• [TASK STATEMENT]
Show the lines of the material that contain the word "wiper".

• [DATASET RECORDS]
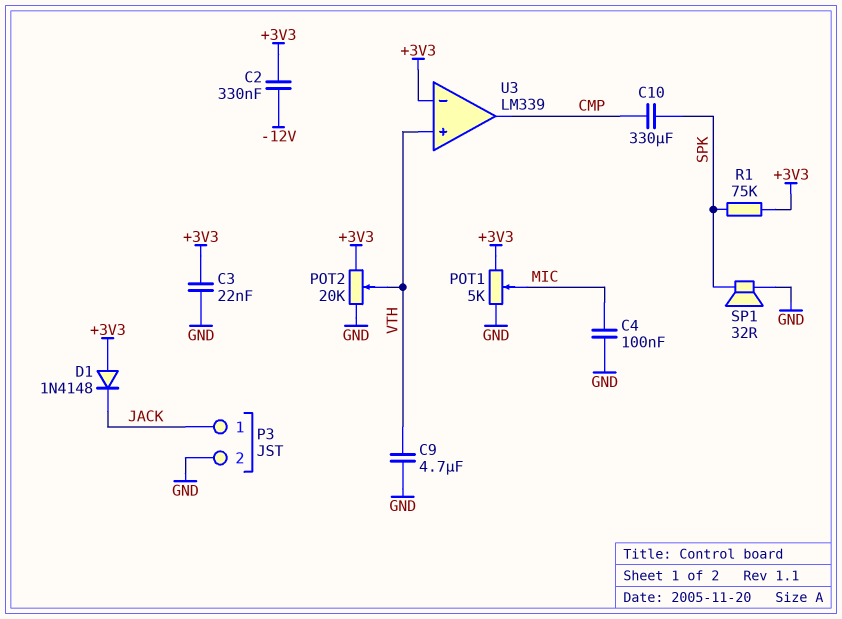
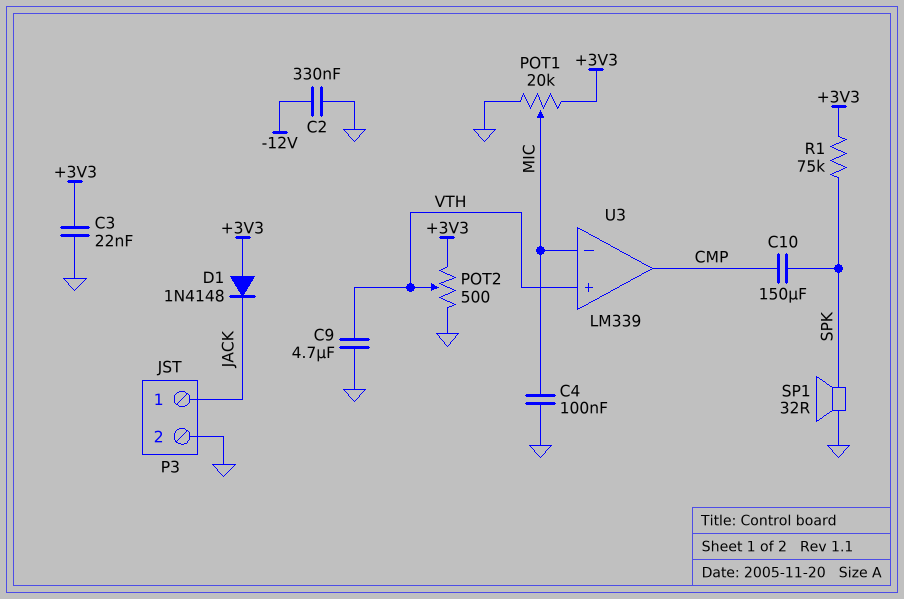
C2: 330nF (+3V3, -12V) -> 330nF (-12V, GND)
C10: 330uF (CMP, SPK) -> 150uF (CMP, SPK)
POT1: 5k (+3V3, GND, wiper MIC) -> 20k (+3V3, GND, wiper MIC)
POT2: 20k (+3V3, GND, wiper VTH) -> 500 (+3V3, GND, wiper VTH)
U3 pin in-: +3V3 -> MIC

• [EXERCISE SOLUTION]
POT1: 5k (+3V3, GND, wiper MIC) -> 20k (+3V3, GND, wiper MIC)
POT2: 20k (+3V3, GND, wiper VTH) -> 500 (+3V3, GND, wiper VTH)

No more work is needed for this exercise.